Start of Source data
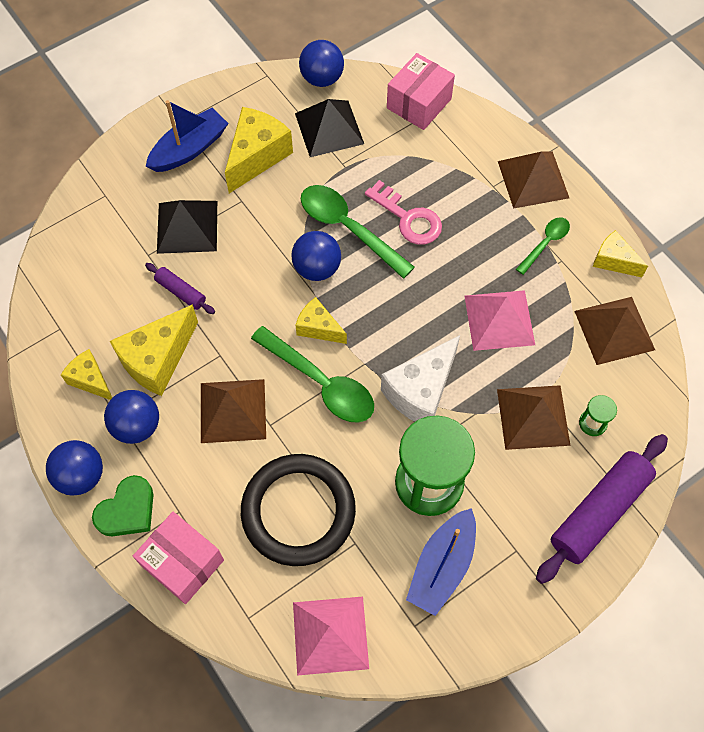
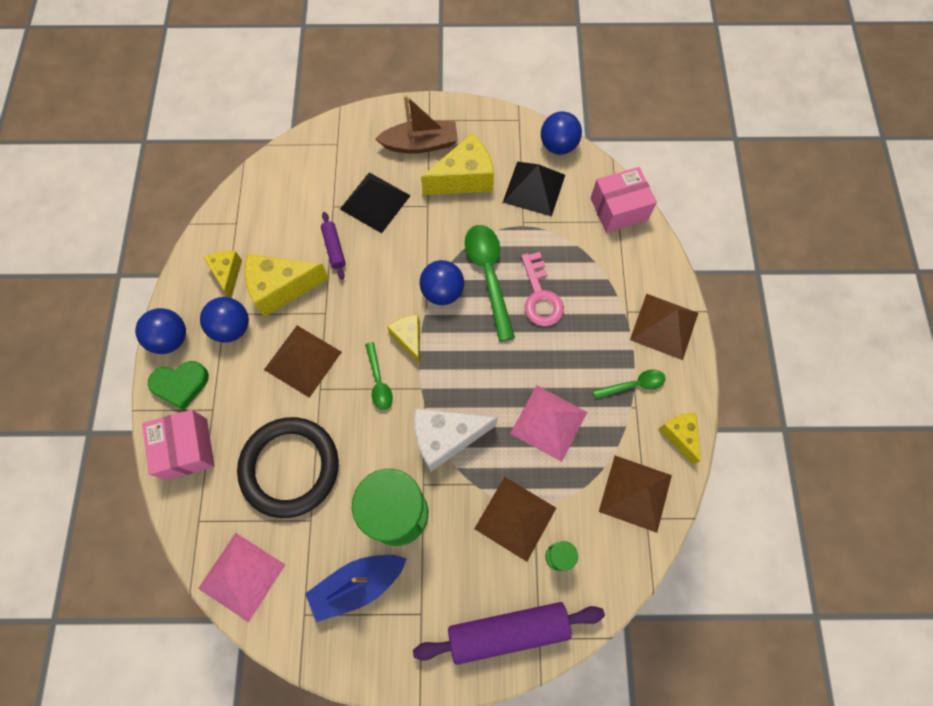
camera: 35 degrees right, 5 degrees up
(189, 149) = (420, 144): blue boat -> brown boat
(321, 383) = (379, 382): green spoon -> green spoon, size x0.55

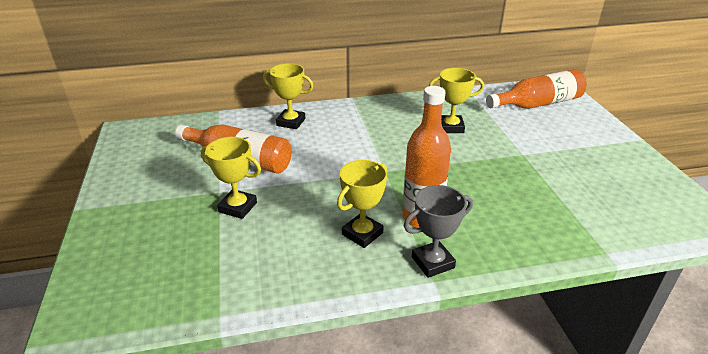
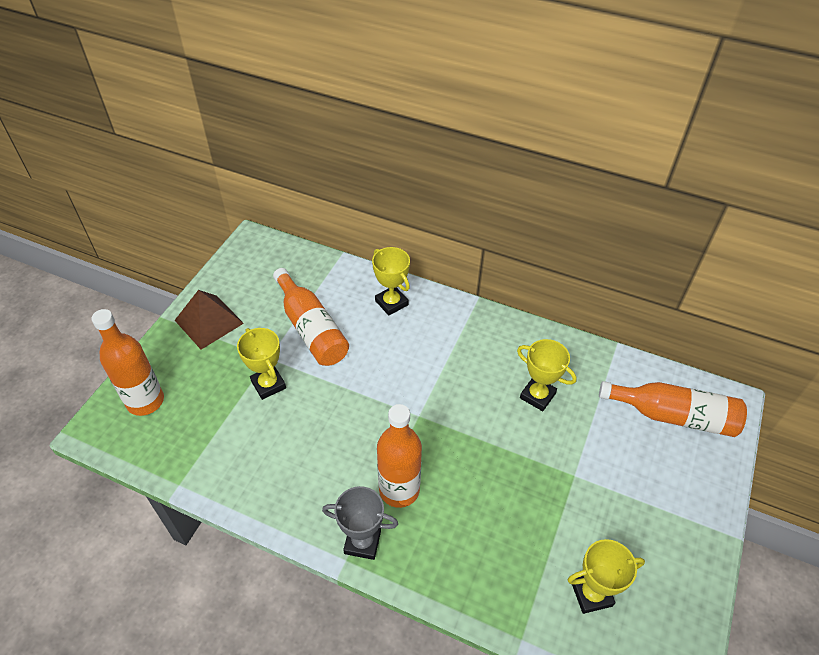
camera: 35 degrees right, 15 degrees up
(116, 274) = (145, 401): none -> orange bottle
(133, 192) = (209, 321): none -> brown pyramid
(362, 234) = (336, 475): yellow trophy -> yellow trophy (591, 594)

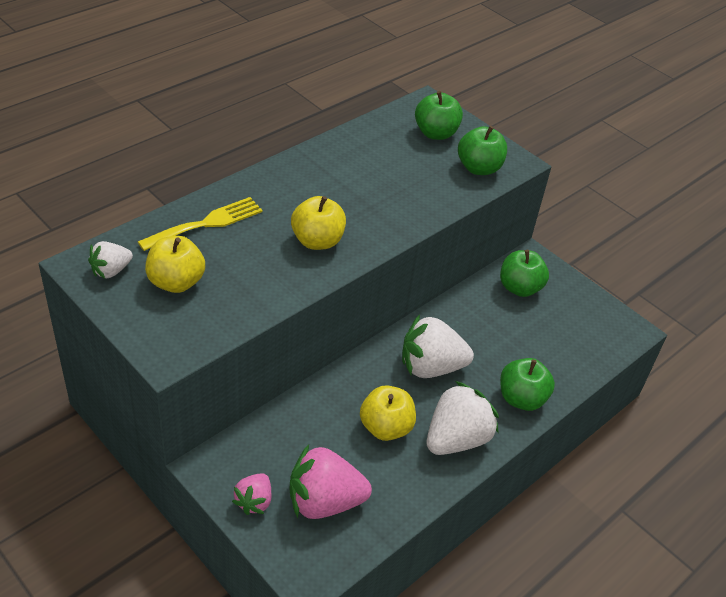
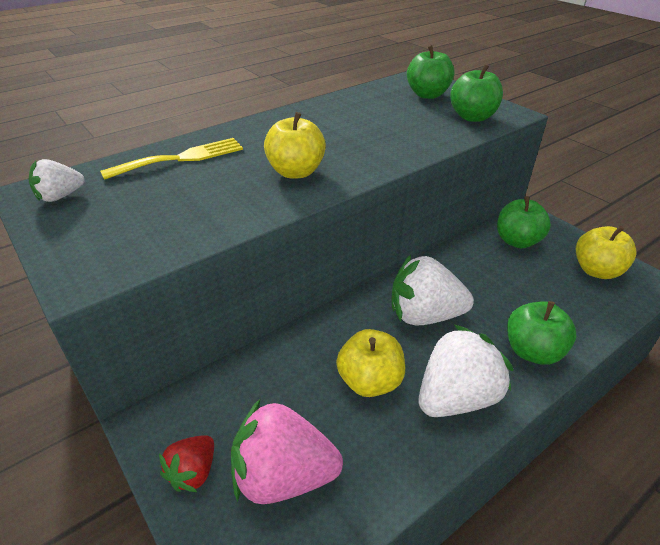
camera: 10 degrees right, 5 degrees down
(176, 282) = (127, 207): yellow apple -> yellow apple (596, 270)
(254, 501) = (193, 472): pink strawberry -> red strawberry

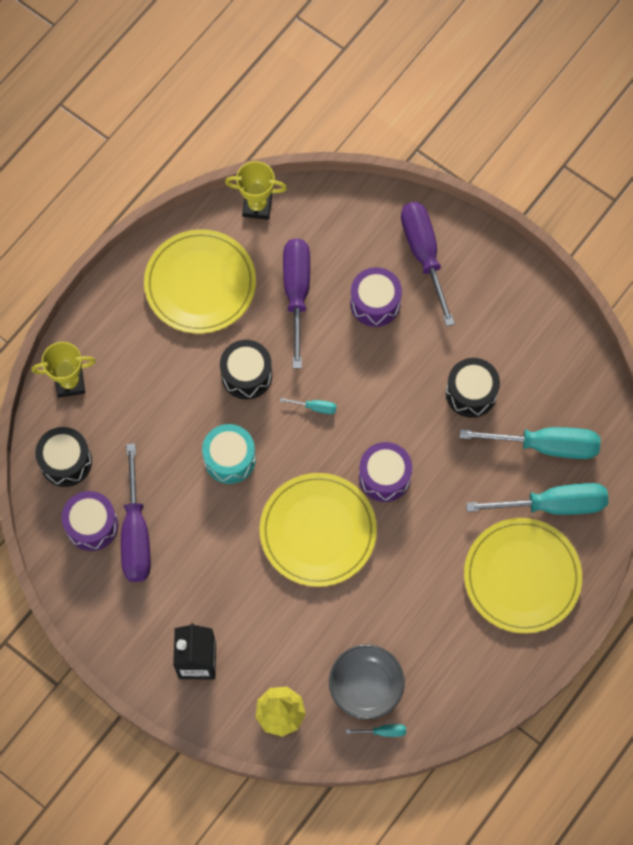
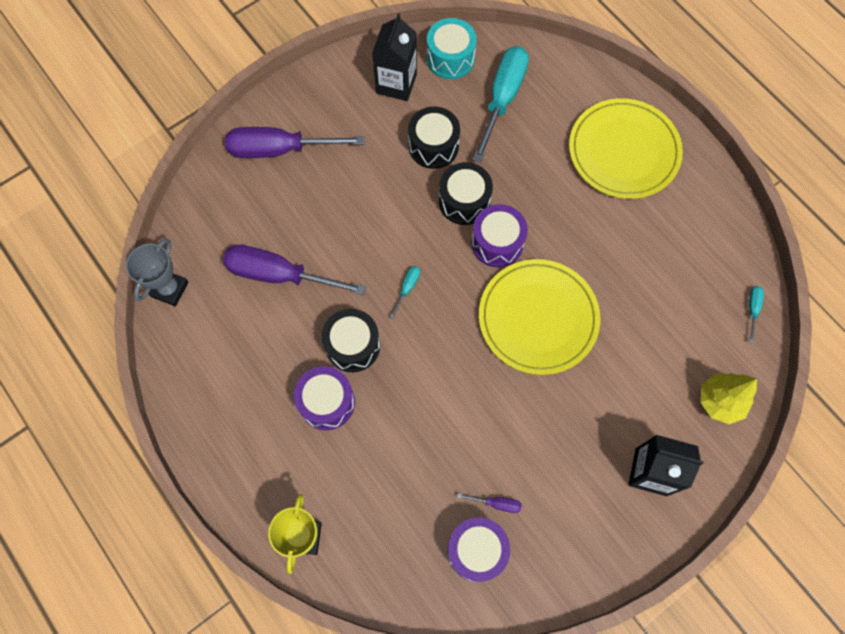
camera: 75 degrees left, 0 degrees up
(66, 462) = (395, 563): black drum -> black drum (464, 201)
(136, 532) = (496, 503): purple screwdriver -> purple screwdriver, size x0.41
(200, 284) = (235, 367): yellow plate -> none
(229, 459) = (439, 385): turquoise drum -> turquoise drum (450, 58)
(257, 206) = (169, 289): yellow trophy -> grey trophy
(366, 686) = (705, 314): grey bowl -> none
(375, 303) = (315, 205): purple drum -> purple drum (327, 402)
(531, 340) = (396, 84): none -> black carton
(552, 505) = (561, 108): turquoise screwdriver -> none

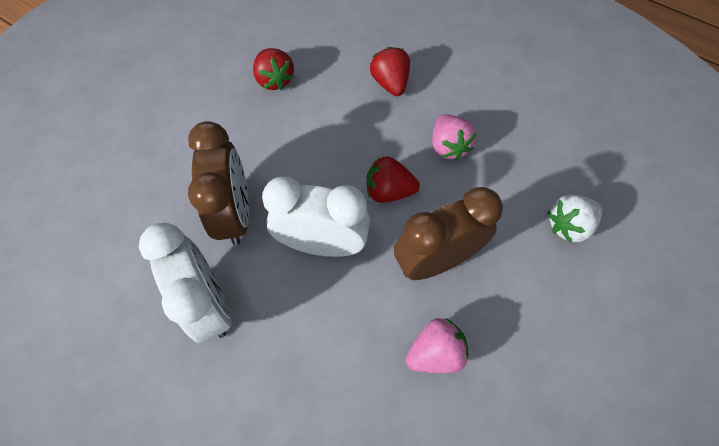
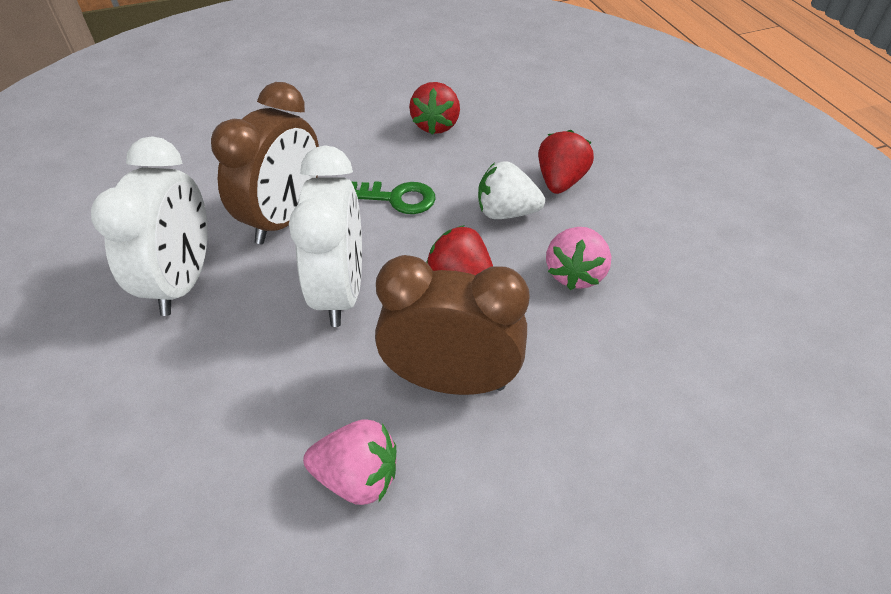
camera: 35 degrees right, 15 degrees down
(299, 154) = (397, 198): none -> green key
(322, 244) = (340, 291): white clock -> white clock turned 45 degrees clockwise
(568, 225) = (667, 445): white strawberry -> white strawberry (506, 212)

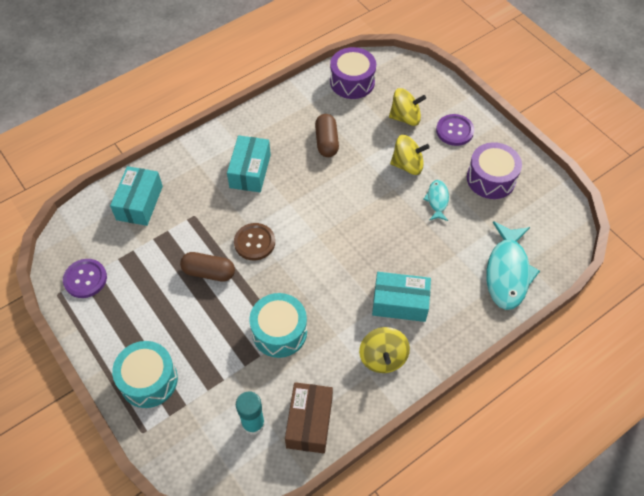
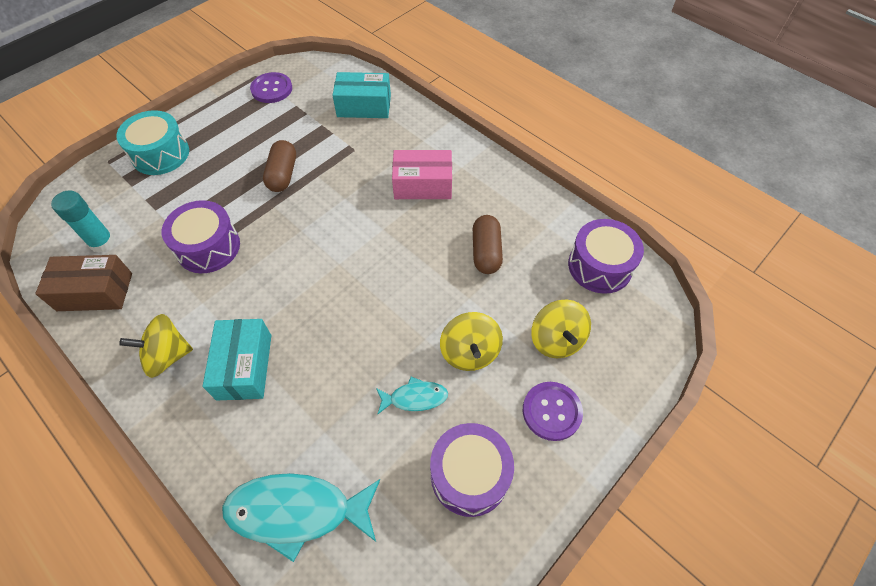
camera: 80 degrees right, 0 degrees up
(250, 171) = (423, 185): turquoise box -> pink box
(254, 242) = (324, 206): brown button -> none
(279, 332) = (208, 247): turquoise drum -> purple drum
(326, 142) = (486, 252): brown capsule -> brown capsule turned 75 degrees counterclockwise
End of Source data
:: Task objective ::
Please write out the material from the line containing "(229, 459) = (439, 385): turquoise" to its final line, both inclusive, exactly as it appears; pictures are not part of the copy.

:: Reply ::
(229, 459) = (439, 385): turquoise drum -> turquoise drum (450, 58)
(257, 206) = (169, 289): yellow trophy -> grey trophy
(366, 686) = (705, 314): grey bowl -> none
(375, 303) = (315, 205): purple drum -> purple drum (327, 402)
(531, 340) = (396, 84): none -> black carton
(552, 505) = (561, 108): turquoise screwdriver -> none

camera: 35 degrees right, 15 degrees down
(299, 154) = (397, 198): none -> green key
(322, 244) = (340, 291): white clock -> white clock turned 45 degrees clockwise
(568, 225) = (667, 445): white strawberry -> white strawberry (506, 212)

camera: 80 degrees right, 0 degrees up
(250, 171) = (423, 185): turquoise box -> pink box
(254, 242) = (324, 206): brown button -> none
(279, 332) = (208, 247): turquoise drum -> purple drum
(326, 142) = (486, 252): brown capsule -> brown capsule turned 75 degrees counterclockwise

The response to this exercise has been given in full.